Your assignment » The expected result is an exact restatement of the data, free of pictures.

(Recorded information)

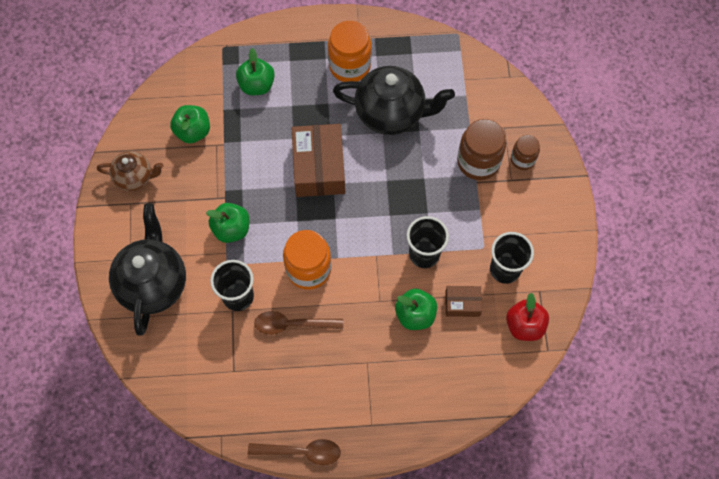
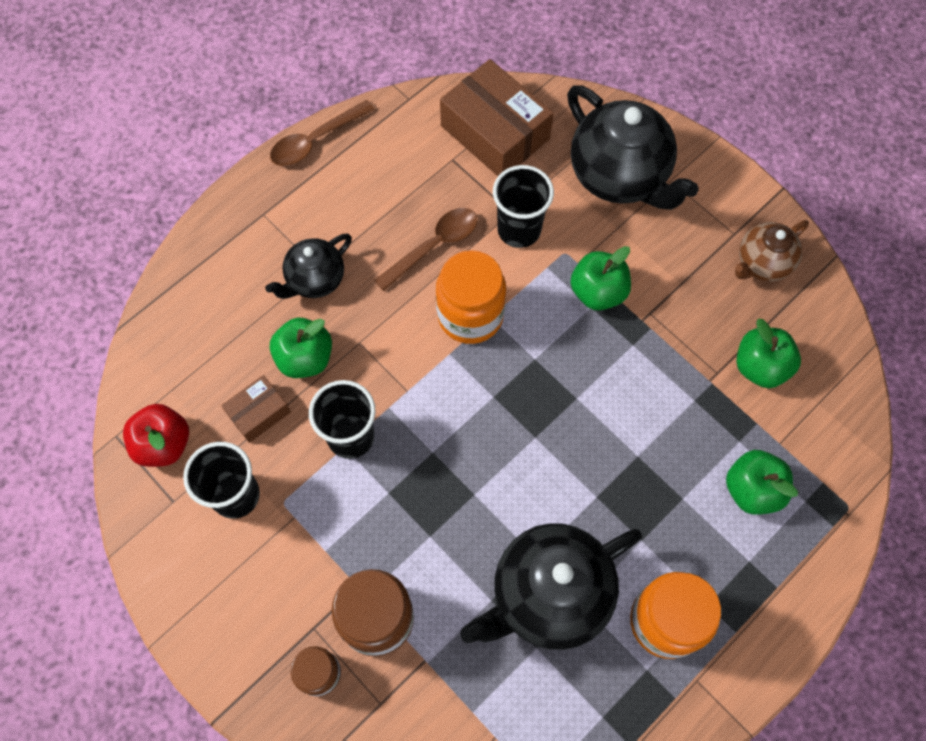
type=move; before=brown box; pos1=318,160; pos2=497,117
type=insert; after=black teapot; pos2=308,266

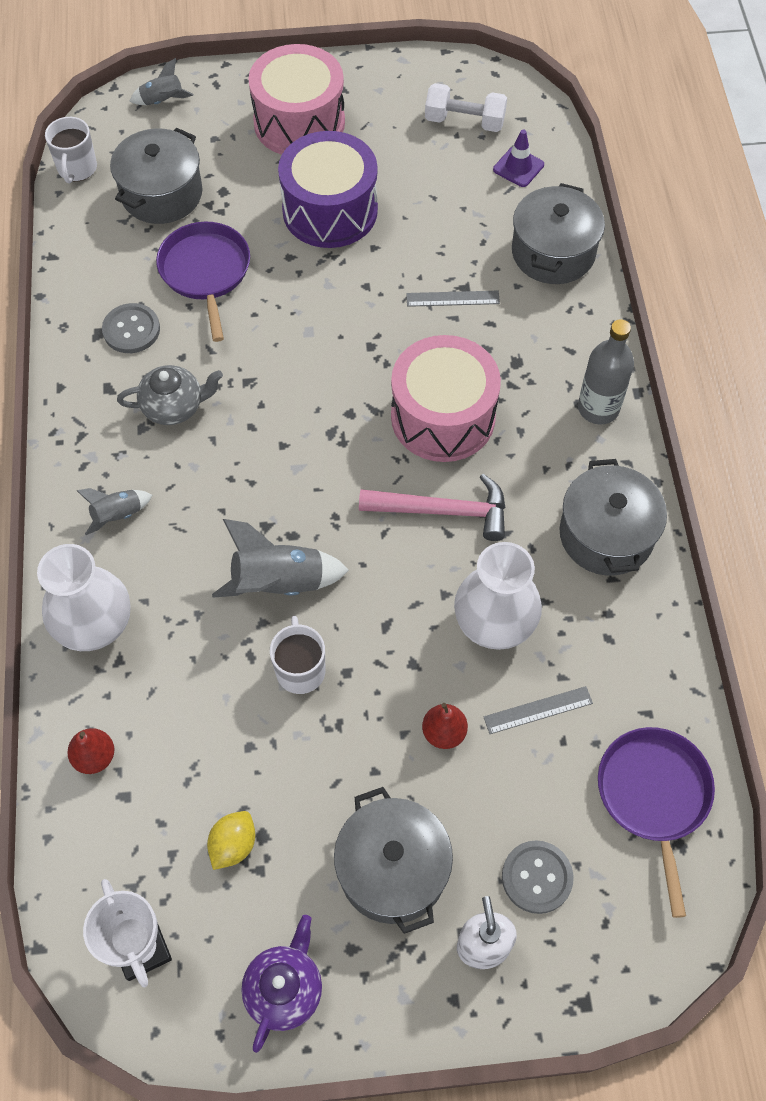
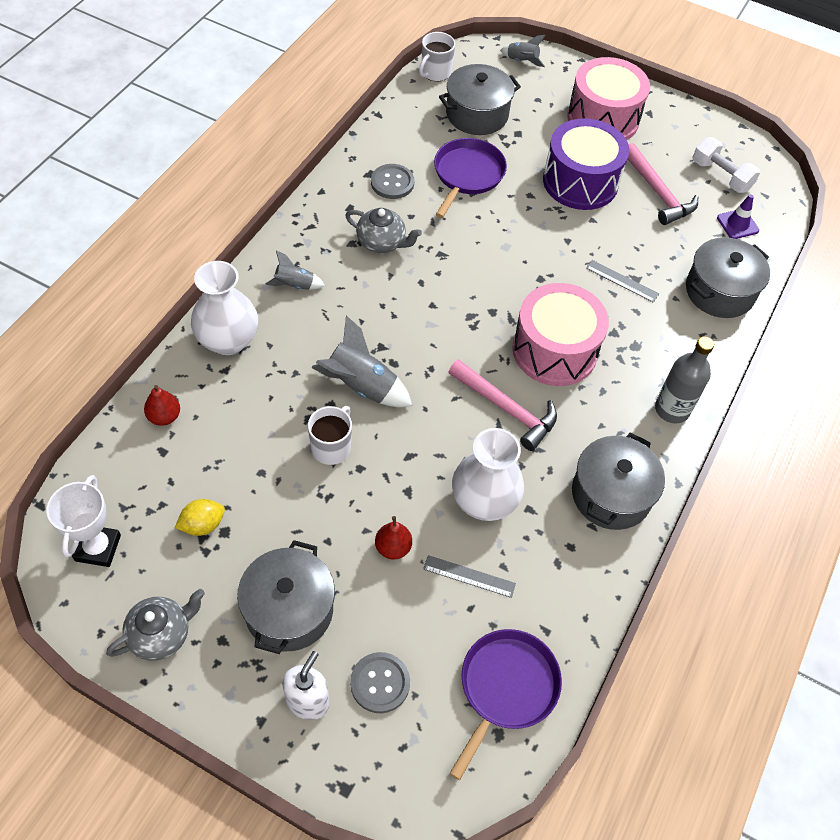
type=recolor; before=purple teapot; after=grey teapot; pos1=281,984; pos2=155,624
type=insert; after=pink hammer; pos2=662,184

(End Recorded information)

Answer to this exercise »
type=move; before=brown box; pos1=318,160; pos2=497,117
type=insert; after=black teapot; pos2=308,266

type=recolor; before=purple teapot; after=grey teapot; pos1=281,984; pos2=155,624
type=insert; after=pink hammer; pos2=662,184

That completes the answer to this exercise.